Task data section start

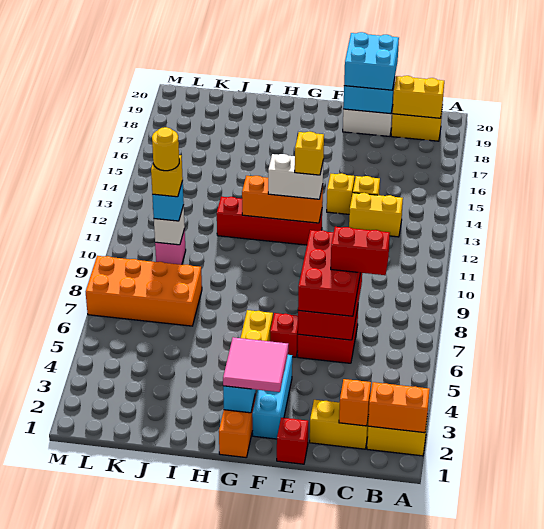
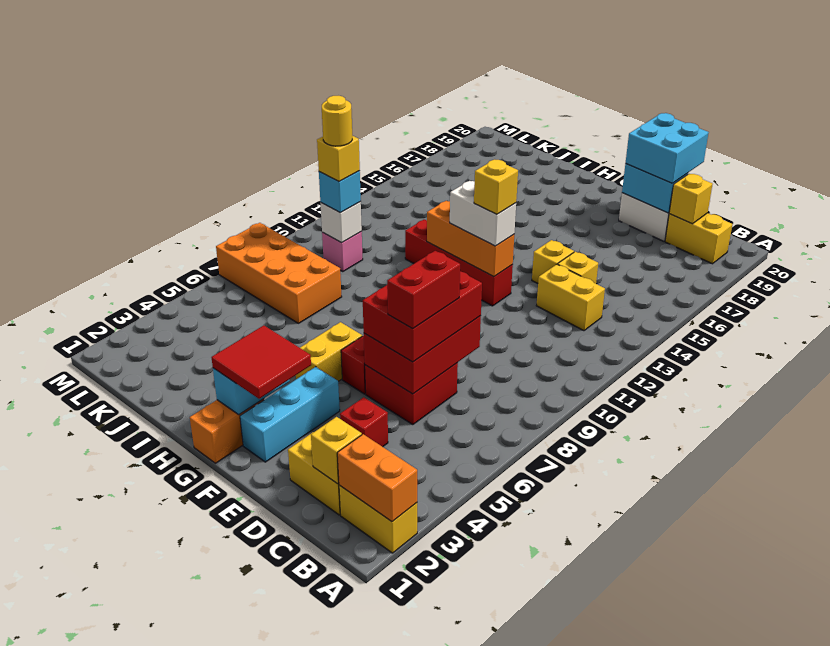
yellow brick B19:C19 level 2 -> yellow brick C19 level 2
orange brick C2 level 2 -> yellow brick C2 level 2
red brick C7:D7 level 4 -> red brick D6:D7 level 4
red brick E1 level 1 -> red brick D4 level 1
pink tile F2:G3 level 3 -> red tile F2:G3 level 3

Task data section end

_Required work_: Quote the data above in full and without alteration; skip the pictures.

_Solution for this problem_:
yellow brick B19:C19 level 2 -> yellow brick C19 level 2
orange brick C2 level 2 -> yellow brick C2 level 2
red brick C7:D7 level 4 -> red brick D6:D7 level 4
red brick E1 level 1 -> red brick D4 level 1
pink tile F2:G3 level 3 -> red tile F2:G3 level 3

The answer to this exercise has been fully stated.